(Provided entries)

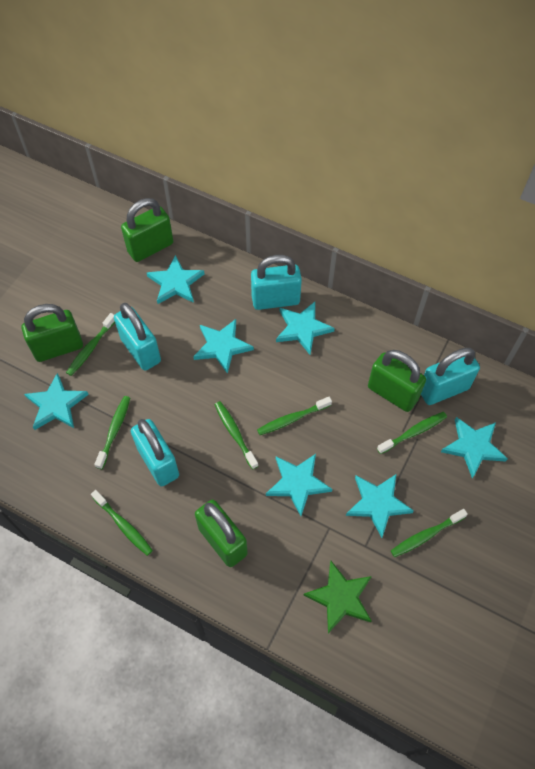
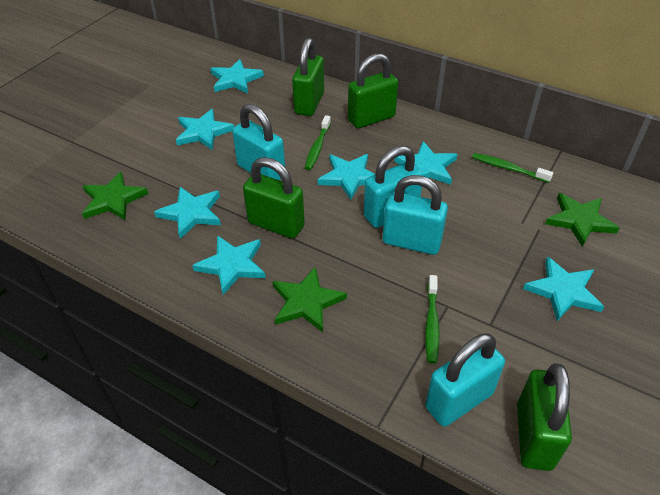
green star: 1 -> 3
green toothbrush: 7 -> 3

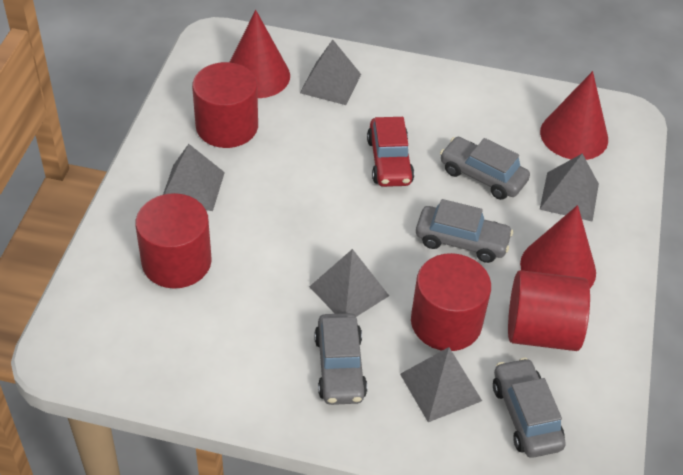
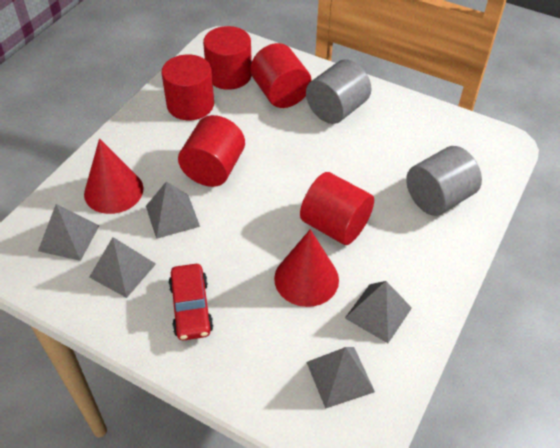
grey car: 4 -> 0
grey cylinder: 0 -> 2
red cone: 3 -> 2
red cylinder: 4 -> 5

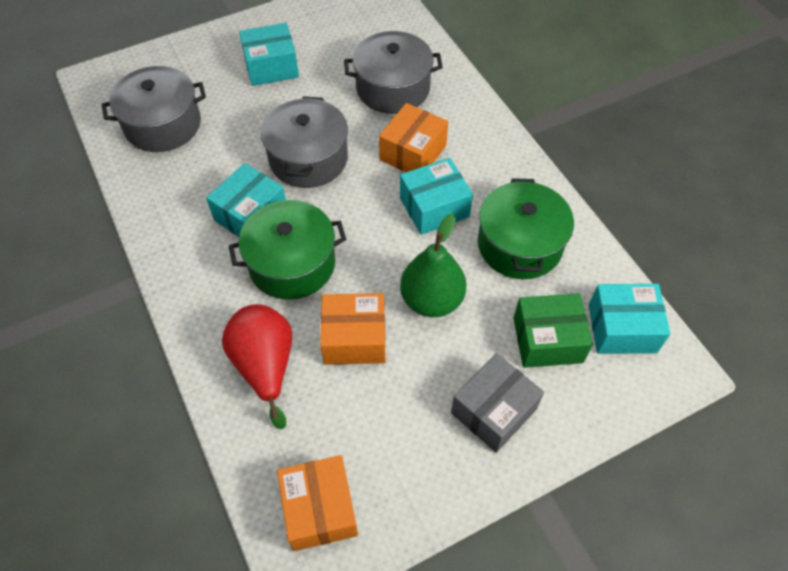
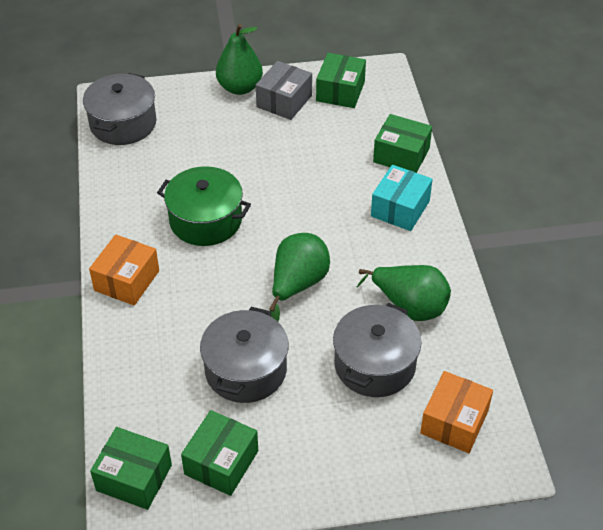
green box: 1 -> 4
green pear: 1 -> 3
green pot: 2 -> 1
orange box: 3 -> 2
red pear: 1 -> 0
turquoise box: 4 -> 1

(End Provided entries)

[What needs to be done]
Everything from the line containing "green pear: 1 -> 3" to the end of the records must be written out exactly; include both of those lines and no others.

[Written reply]
green pear: 1 -> 3
green pot: 2 -> 1
orange box: 3 -> 2
red pear: 1 -> 0
turquoise box: 4 -> 1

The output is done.